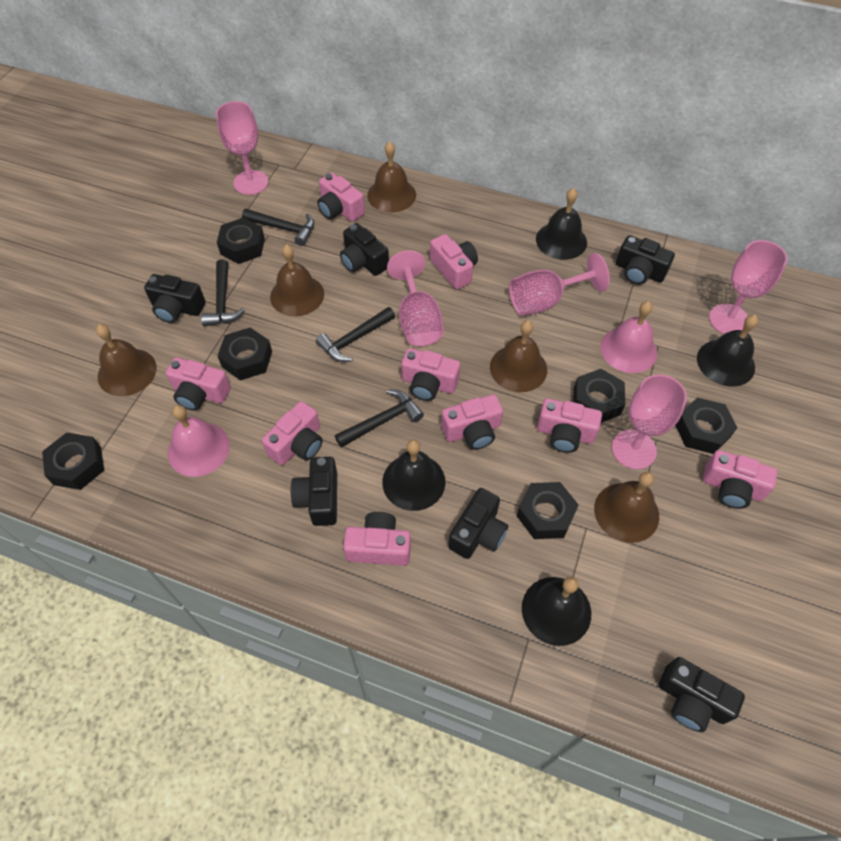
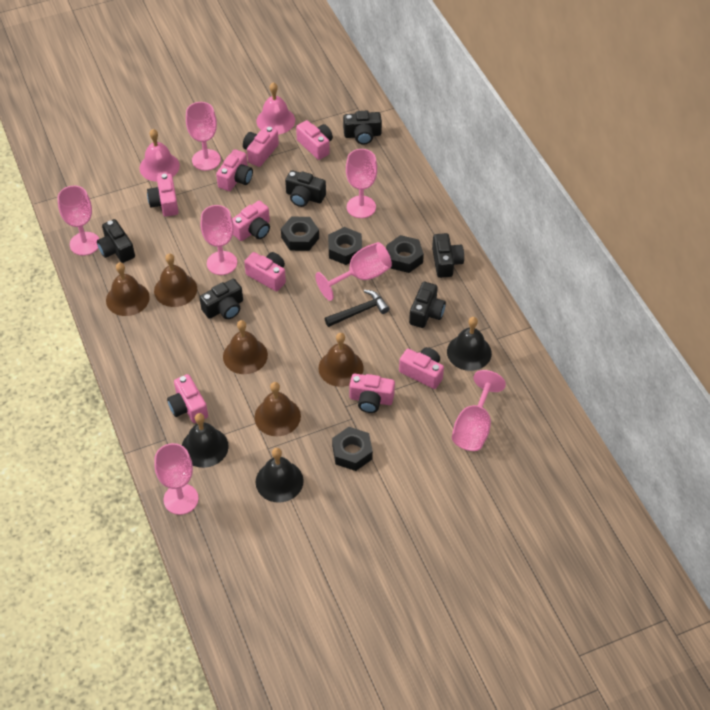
black bell: [382,439,445,511] [522,577,591,646] [536,188,587,260] [697,315,758,387] = 4 -> [182,413,229,468] [256,448,304,503] [447,317,492,371] = 3
black hammer: [201,259,245,326] [242,209,314,246] [316,307,395,362] [335,389,424,448] = 4 -> [325,290,389,327] = 1
black nut: [42,432,104,490] [217,217,265,264] [218,328,272,380] [517,482,579,539] [574,369,625,423] [675,397,737,454] = 6 -> [281,217,319,251] [328,227,362,265] [332,427,373,471] [386,235,424,273] = 4
pink goblet: [216,101,269,195] [387,250,444,346] [509,253,610,316] [612,374,687,469] [709,240,788,334] = 5 -> [58,185,99,256] [154,443,199,515] [186,102,221,171] [201,205,237,275] [315,242,392,301] [346,149,377,218] [452,370,506,451] = 7

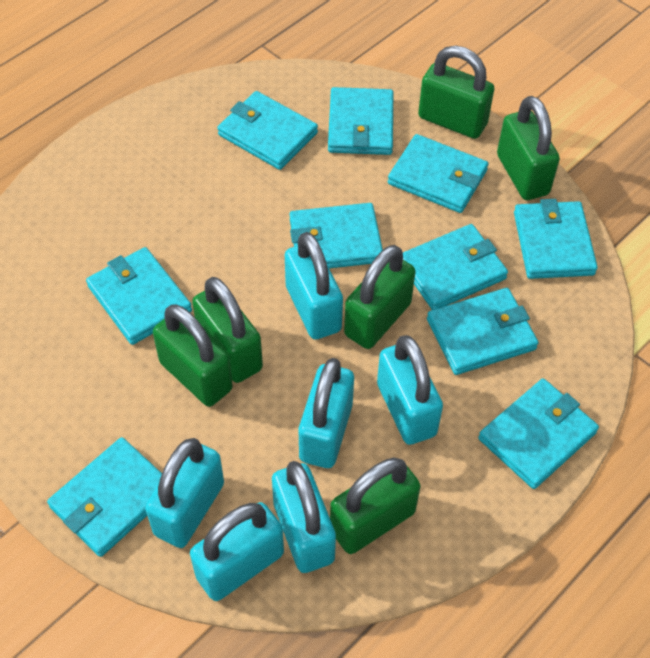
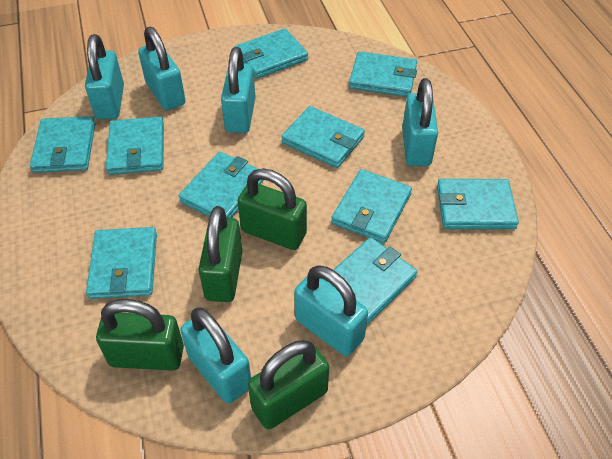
green padlock: [153,304,233,407] [192,277,263,383] [330,458,421,554] [344,245,415,349] [418,46,494,139] [497,96,560,200] = 6 -> [96,299,184,371] [199,206,242,302] [238,168,307,250] [248,340,329,429] = 4

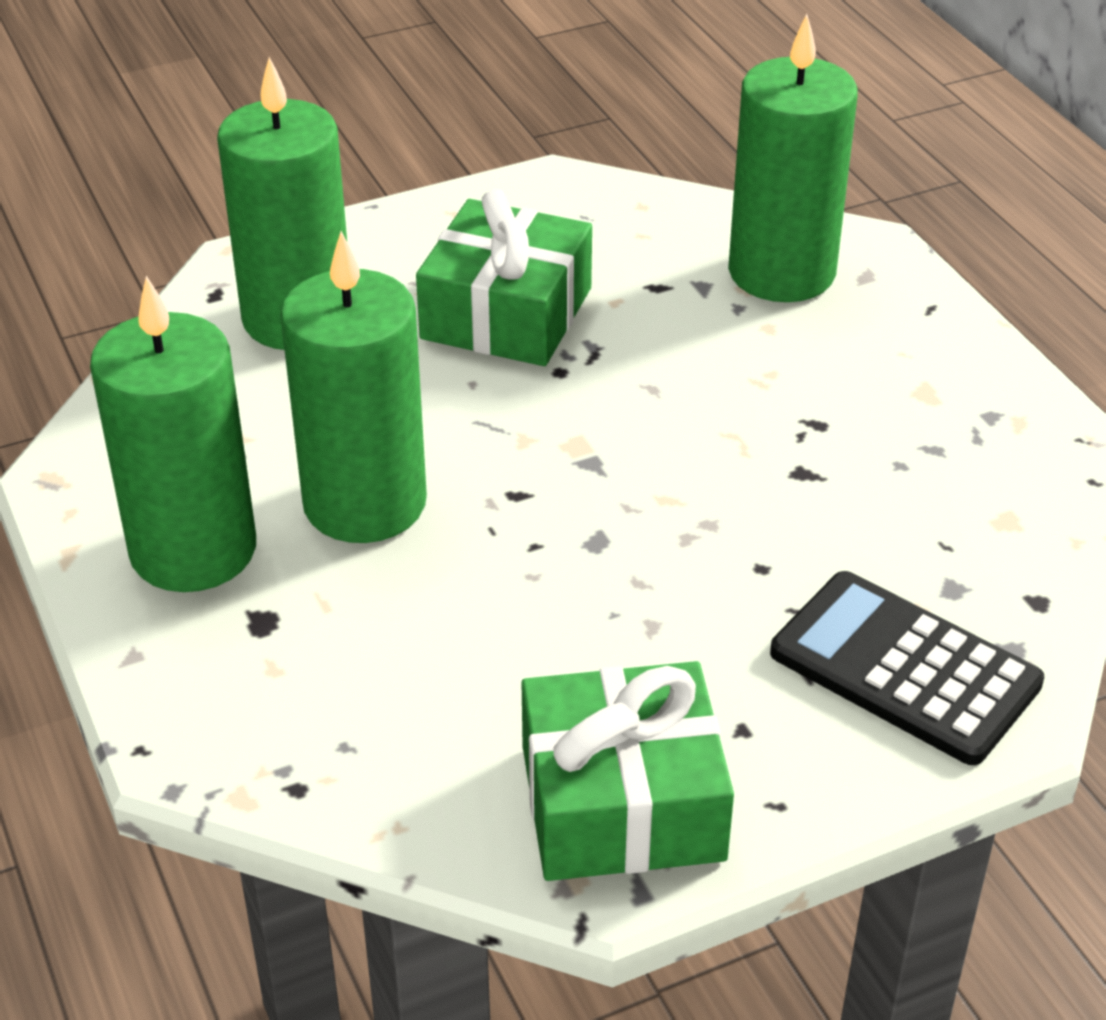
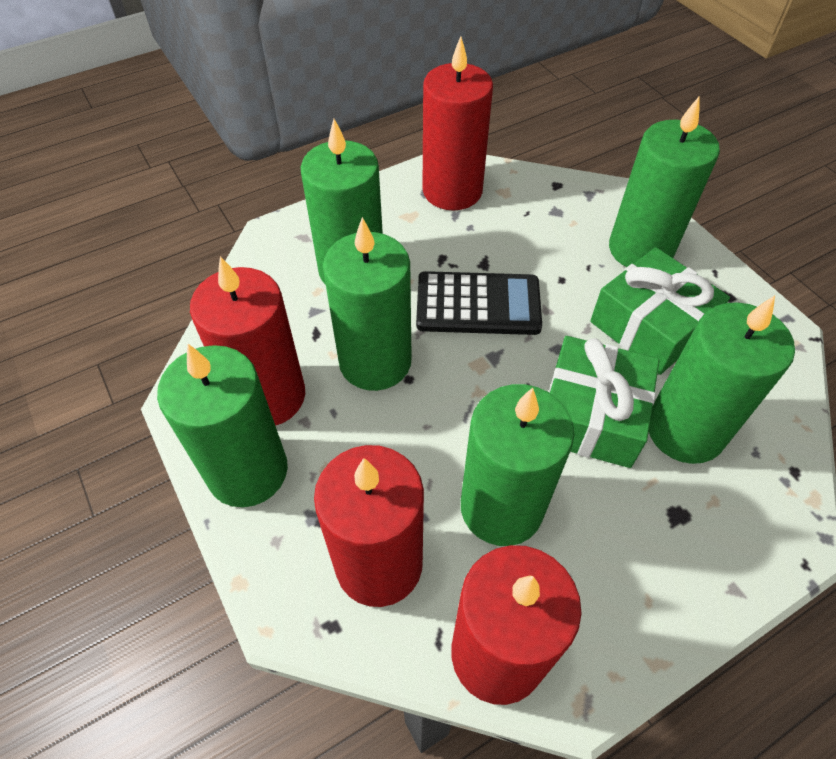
green candle: [90,276,256,592] [217,57,347,350] [280,231,427,543] [728,14,858,302] = 4 -> [157,344,288,507] [301,119,383,285] [323,217,412,391] [461,384,574,546] [609,96,720,267] [649,296,795,464] = 6
red candle: none = 0 -> [190,256,305,426] [314,445,424,607] [422,36,493,211] [451,545,582,705] = 4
════
What the task asks: Print every record above exactly as written, leaving out the pictures.

Answer to the exercise:
black bell: [382,439,445,511] [522,577,591,646] [536,188,587,260] [697,315,758,387] = 4 -> [182,413,229,468] [256,448,304,503] [447,317,492,371] = 3
black hammer: [201,259,245,326] [242,209,314,246] [316,307,395,362] [335,389,424,448] = 4 -> [325,290,389,327] = 1
black nut: [42,432,104,490] [217,217,265,264] [218,328,272,380] [517,482,579,539] [574,369,625,423] [675,397,737,454] = 6 -> [281,217,319,251] [328,227,362,265] [332,427,373,471] [386,235,424,273] = 4
pink goblet: [216,101,269,195] [387,250,444,346] [509,253,610,316] [612,374,687,469] [709,240,788,334] = 5 -> [58,185,99,256] [154,443,199,515] [186,102,221,171] [201,205,237,275] [315,242,392,301] [346,149,377,218] [452,370,506,451] = 7

green padlock: [153,304,233,407] [192,277,263,383] [330,458,421,554] [344,245,415,349] [418,46,494,139] [497,96,560,200] = 6 -> [96,299,184,371] [199,206,242,302] [238,168,307,250] [248,340,329,429] = 4

green candle: [90,276,256,592] [217,57,347,350] [280,231,427,543] [728,14,858,302] = 4 -> [157,344,288,507] [301,119,383,285] [323,217,412,391] [461,384,574,546] [609,96,720,267] [649,296,795,464] = 6
red candle: none = 0 -> [190,256,305,426] [314,445,424,607] [422,36,493,211] [451,545,582,705] = 4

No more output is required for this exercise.